Exercise prompt: An exact copy of every record below is needed, with all pictures removed.

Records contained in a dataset
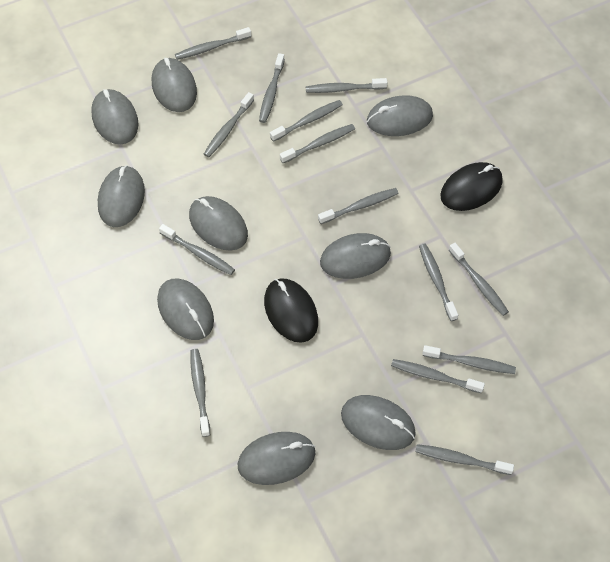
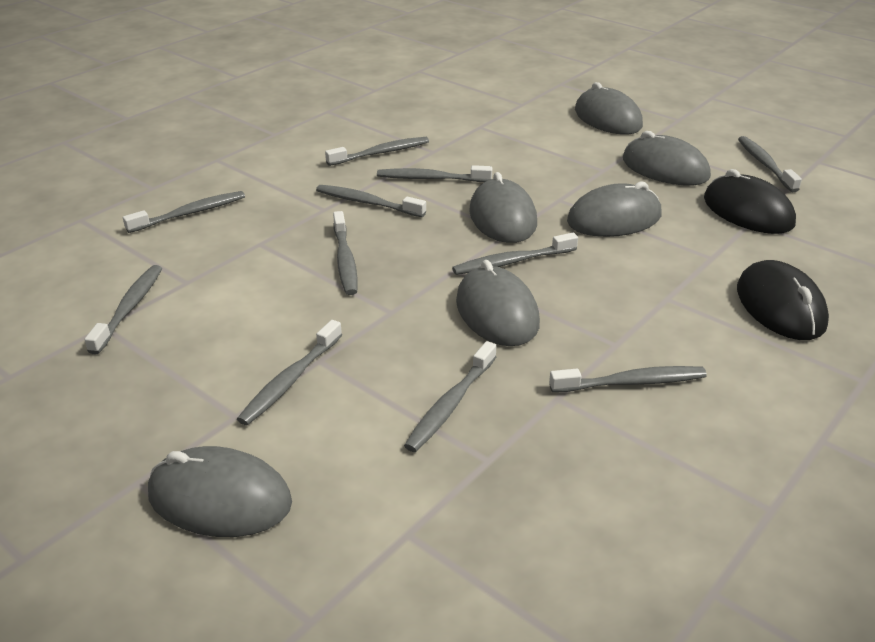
grey mouse: 9 -> 6
grey toothbrush: 14 -> 11

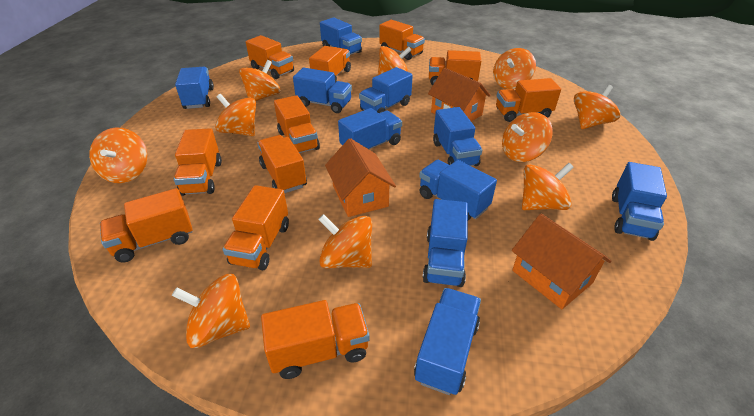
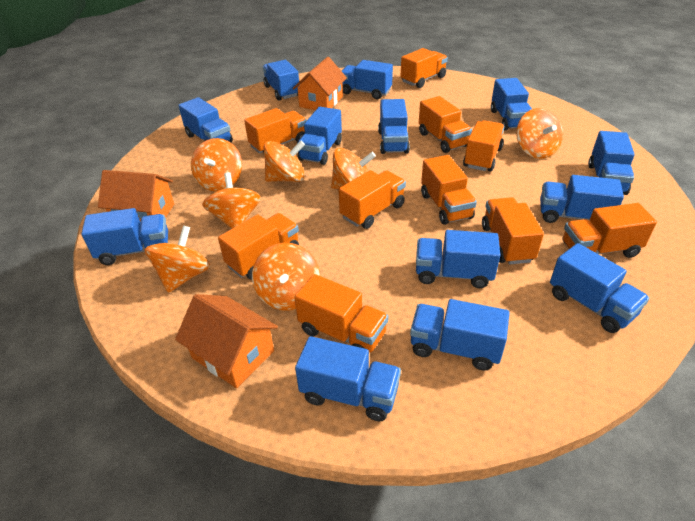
blue truck: 10 -> 13
orange spinning top: 10 -> 7
orange truck: 11 -> 10

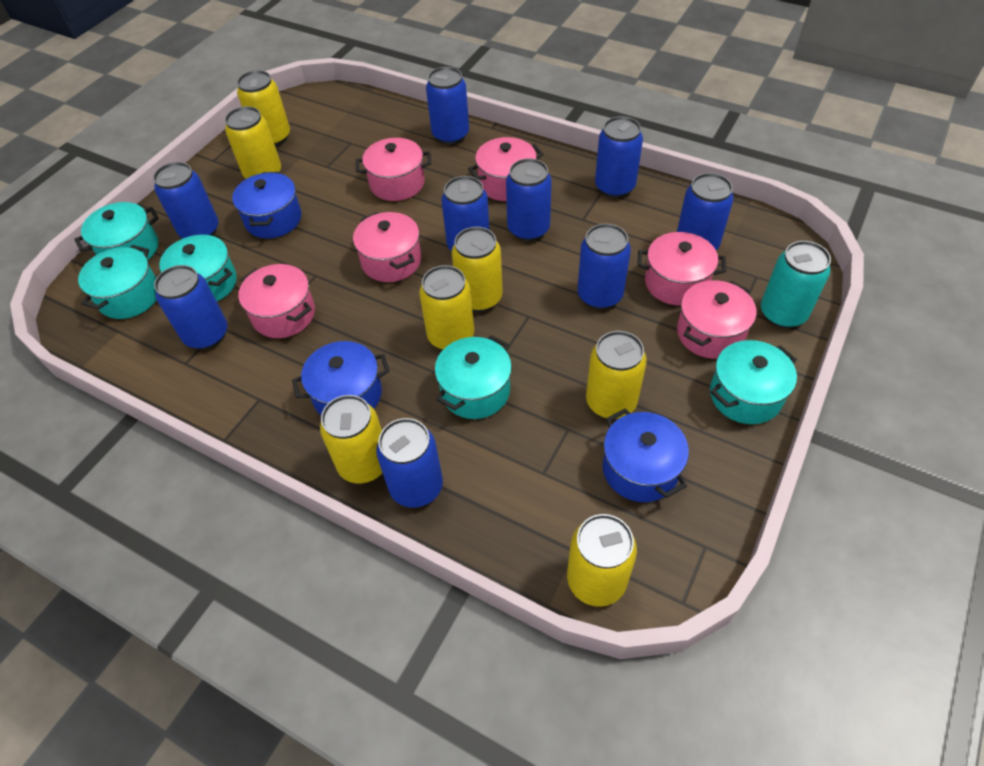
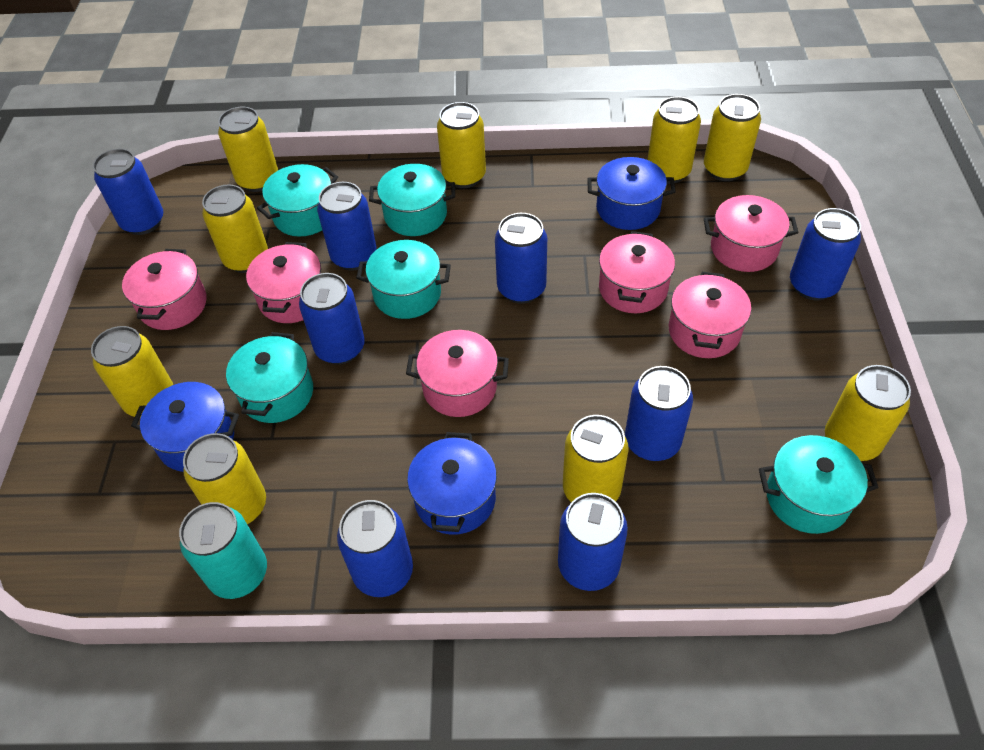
blue can: 9 -> 8
yellow can: 7 -> 9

Result of this task:
grey mouse: 9 -> 6
grey toothbrush: 14 -> 11

blue truck: 10 -> 13
orange spinning top: 10 -> 7
orange truck: 11 -> 10

blue can: 9 -> 8
yellow can: 7 -> 9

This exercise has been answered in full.